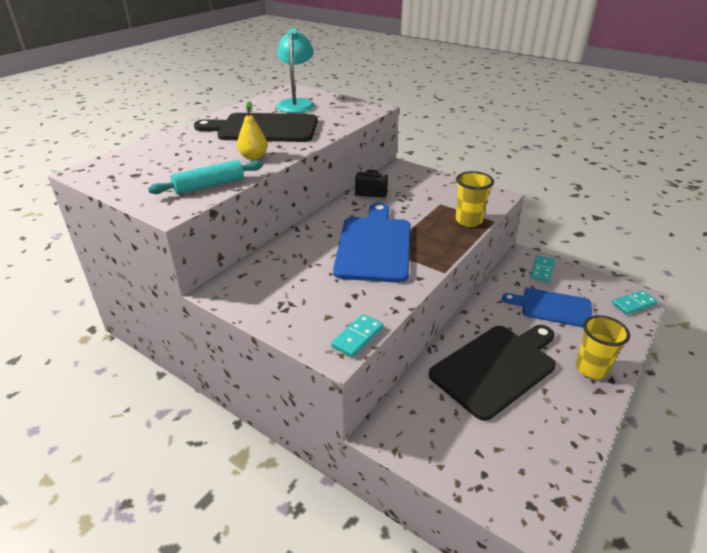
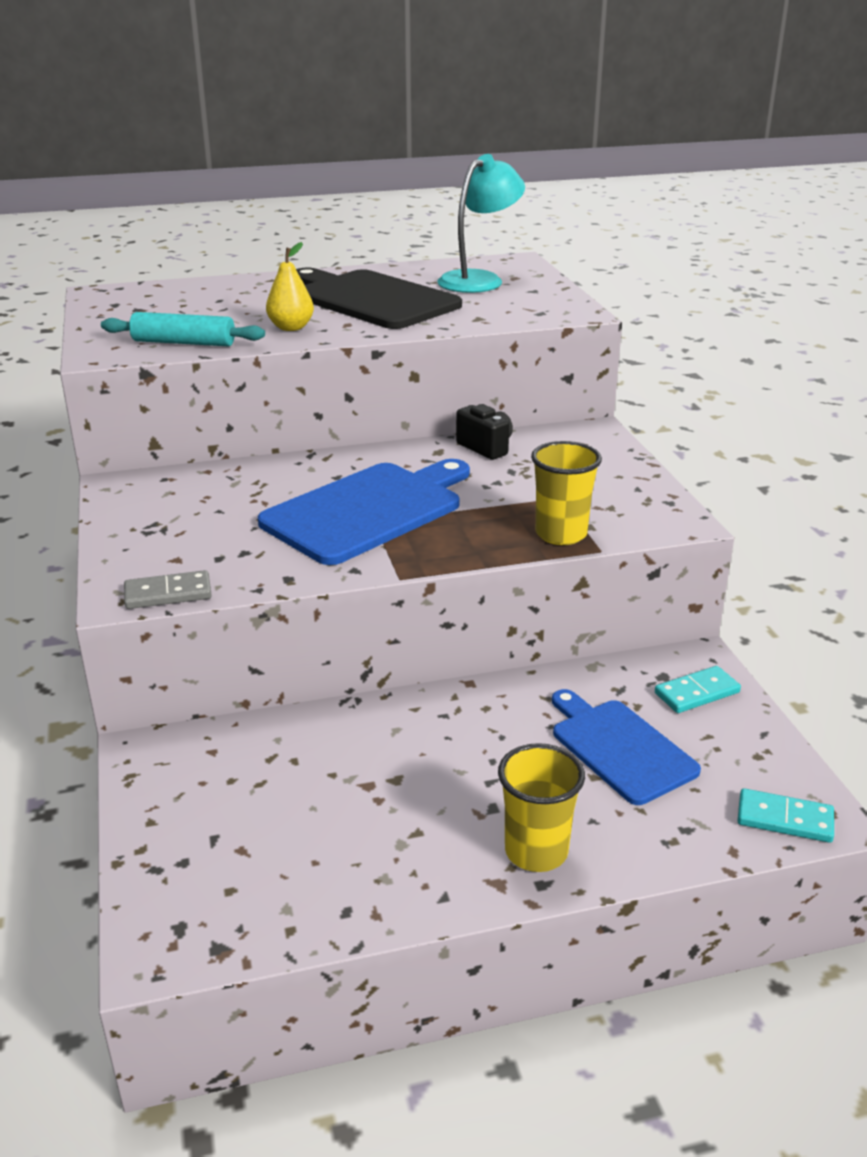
camera: 40 degrees right, 5 degrees down
turquoise domino [331,314,383,358] -> grey domino [124,570,212,609]
black cutting board [429,325,556,421] -> none

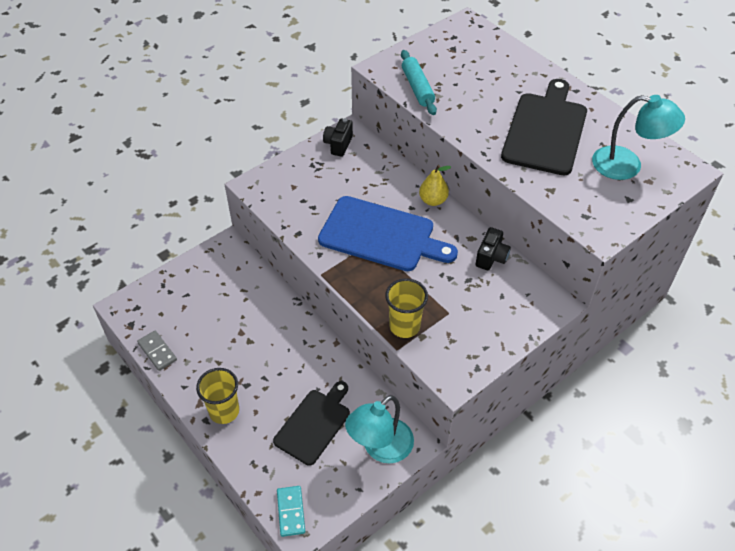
camera: 65 degrees right, 20 degrees up
grey domino [124,570,212,609] -> grey domino moved to [137,331,177,371]
yellow pear [266,242,314,331] -> yellow pear moved to [419,165,451,206]
blue cutting board [552,689,701,805] -> black cutting board [273,381,350,466]
turquoise domino [655,666,741,713] -> turquoise lamp [345,395,414,463]
none -> black camera [323,118,353,157]

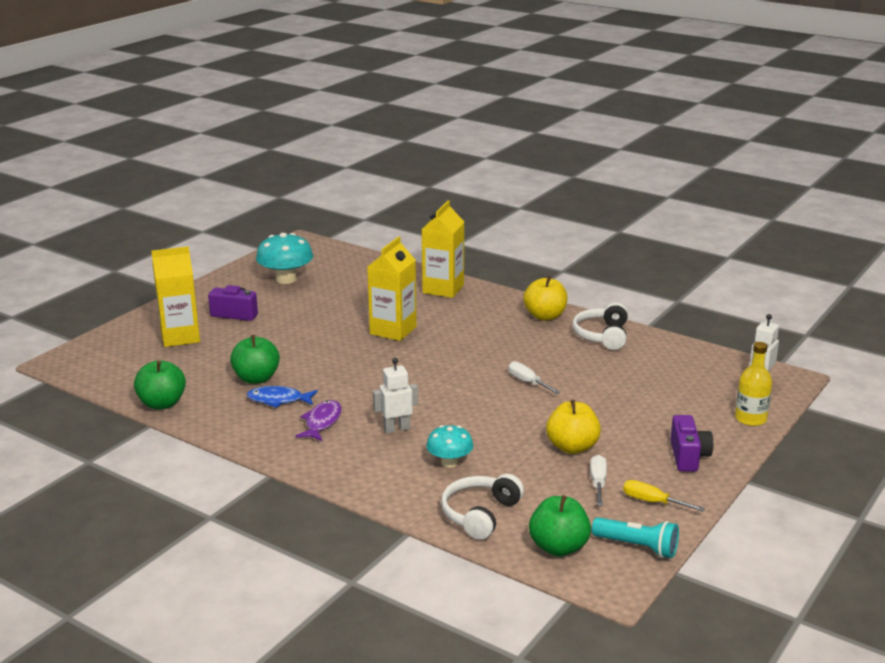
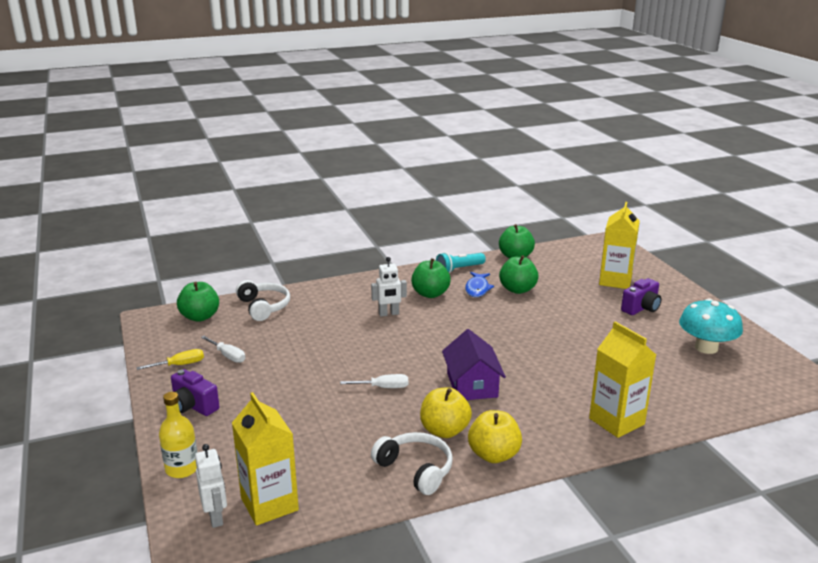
camera: 125 degrees right, 0 degrees up
blue fish [247,386,318,408] -> blue fish turned 150 degrees clockwise [465,272,494,297]
purple fish [296,400,342,441] -> green apple [411,258,451,298]
yellow carton [367,236,417,341] -> yellow carton moved to [232,392,299,526]
white robot [373,358,418,434] -> white robot turned 60 degrees clockwise [371,257,407,317]
turquoise mushroom [426,425,473,467] -> none
yellow apple [546,400,601,454] -> yellow apple moved to [420,387,472,438]
turquoise flashlight [592,517,679,558] -> turquoise flashlight moved to [436,252,486,274]
none -> purple house [442,329,506,400]

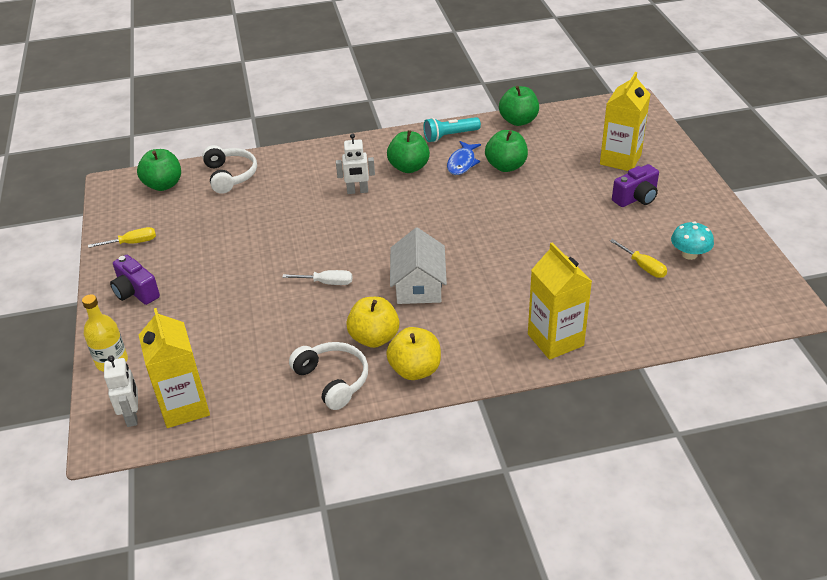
camera: 10 degrees right, 15 degrees up
white screwdriver [201,336,245,363] -> none
purple house [442,329,506,400] -> white house [390,228,447,304]
turquoise mushroom [679,298,743,354] -> turquoise mushroom [671,221,714,260], size x0.62
none -> yellow screwdriver [610,239,667,278]

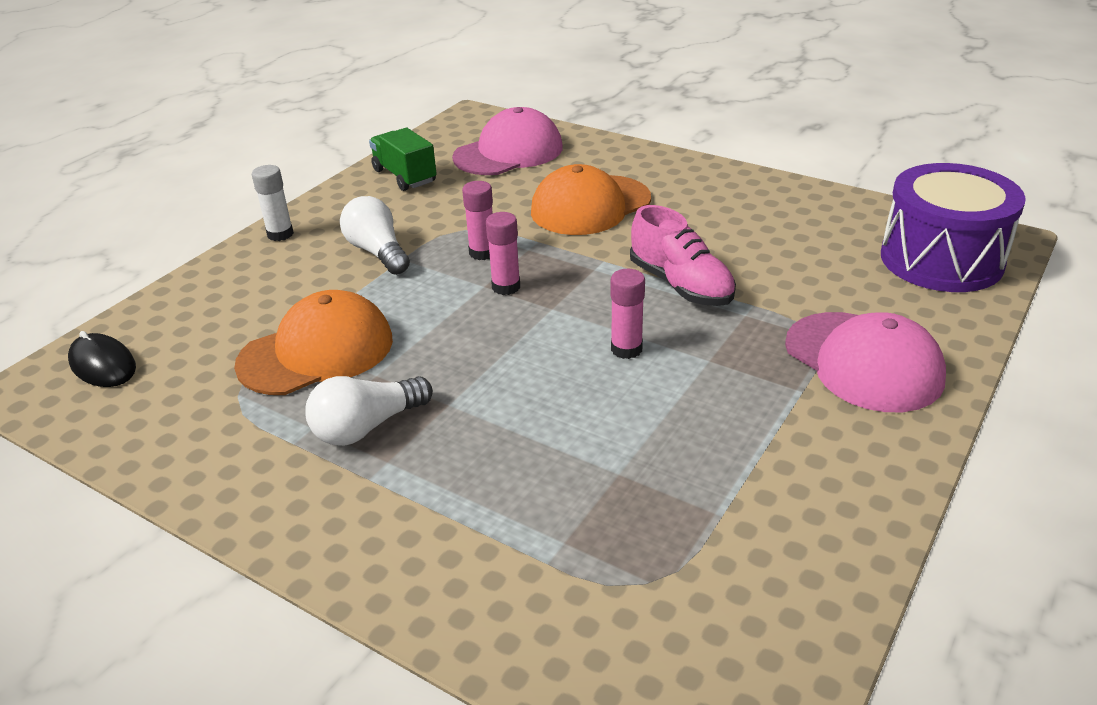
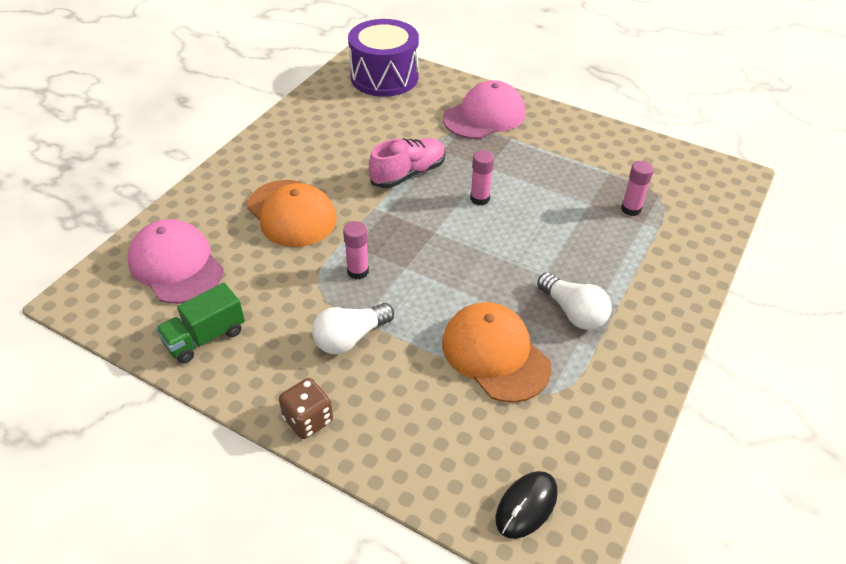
camera: 95 degrees left, 10 degrees up
white glue stick [252,165,294,241] -> brown dice [279,378,333,439]
pink glue stick [486,212,520,295] -> pink glue stick moved to [621,161,654,216]

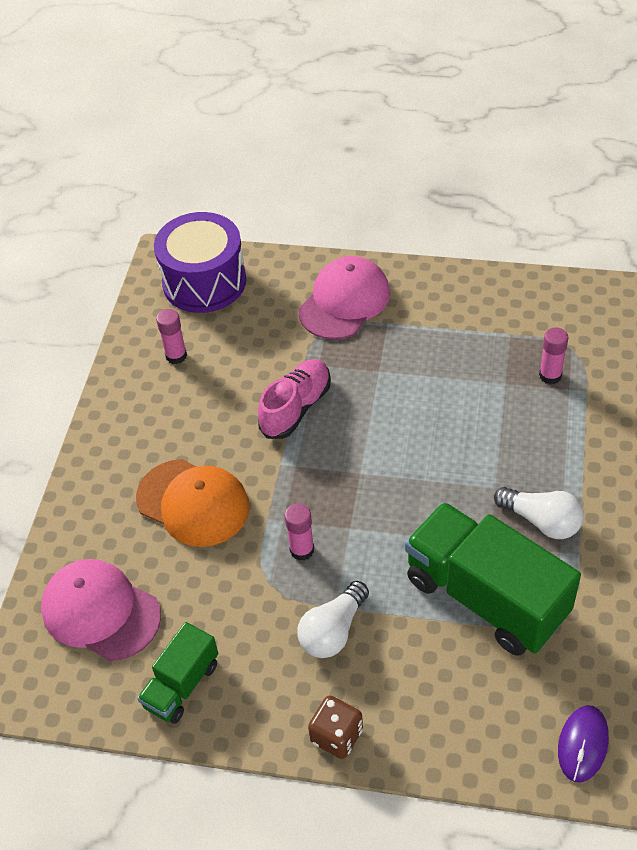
camera: 15 degrees left, 5 degrees up
orange cap [442,302,552,403] -> green truck [405,502,581,656]
pink glue stick [470,150,494,205] -> pink glue stick moved to [156,309,187,364]
black mouse [496,471,558,539] -> purple mouse [558,705,609,783]

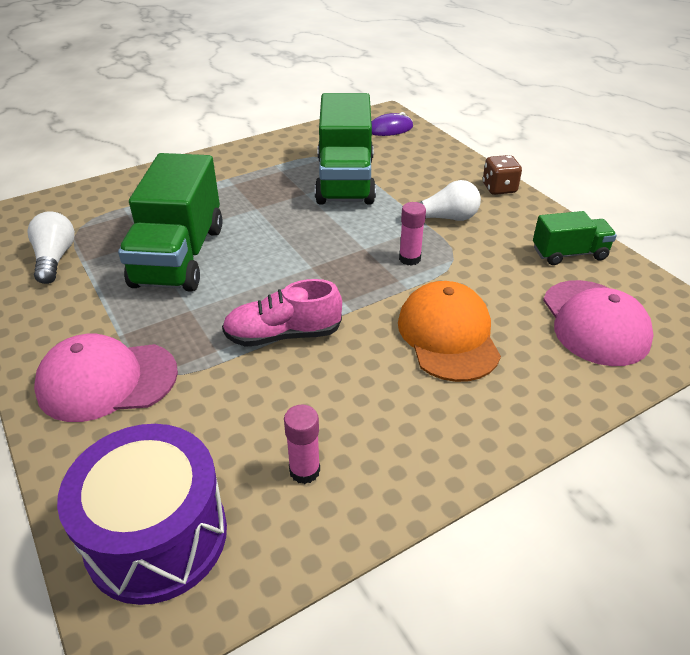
camera: 135 degrees left, 10 degrees down
white light bulb [494,487,584,539] -> white light bulb moved to [28,211,75,284]
pink glue stick [539,327,568,384] -> none
none -> green truck [118,153,223,291]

────────

Action item –
The entries above should be written out in full, and any picture in them left out.

Solution –
camera: 40 degrees right, 5 degrees down
turquoise domino [331,314,383,358] -> grey domino [124,570,212,609]
black cutting board [429,325,556,421] -> none

camera: 65 degrees right, 20 degrees up
grey domino [124,570,212,609] -> grey domino moved to [137,331,177,371]
yellow pear [266,242,314,331] -> yellow pear moved to [419,165,451,206]
blue cutting board [552,689,701,805] -> black cutting board [273,381,350,466]
turquoise domino [655,666,741,713] -> turquoise lamp [345,395,414,463]
none -> black camera [323,118,353,157]

camera: 125 degrees right, 0 degrees up
blue fish [247,386,318,408] -> blue fish turned 150 degrees clockwise [465,272,494,297]
purple fish [296,400,342,441] -> green apple [411,258,451,298]
yellow carton [367,236,417,341] -> yellow carton moved to [232,392,299,526]
white robot [373,358,418,434] -> white robot turned 60 degrees clockwise [371,257,407,317]
turquoise mushroom [426,425,473,467] -> none
yellow apple [546,400,601,454] -> yellow apple moved to [420,387,472,438]
turquoise flashlight [592,517,679,558] -> turquoise flashlight moved to [436,252,486,274]
none -> purple house [442,329,506,400]

camera: 10 degrees right, 15 degrees up
white screwdriver [201,336,245,363] -> none
purple house [442,329,506,400] -> white house [390,228,447,304]
turquoise mushroom [679,298,743,354] -> turquoise mushroom [671,221,714,260], size x0.62
none -> yellow screwdriver [610,239,667,278]

camera: 95 degrees left, 10 degrees up
white glue stick [252,165,294,241] -> brown dice [279,378,333,439]
pink glue stick [486,212,520,295] -> pink glue stick moved to [621,161,654,216]

camera: 15 degrees left, 5 degrees up
orange cap [442,302,552,403] -> green truck [405,502,581,656]
pink glue stick [470,150,494,205] -> pink glue stick moved to [156,309,187,364]
black mouse [496,471,558,539] -> purple mouse [558,705,609,783]

camera: 135 degrees left, 10 degrees down
white light bulb [494,487,584,539] -> white light bulb moved to [28,211,75,284]
pink glue stick [539,327,568,384] -> none
none -> green truck [118,153,223,291]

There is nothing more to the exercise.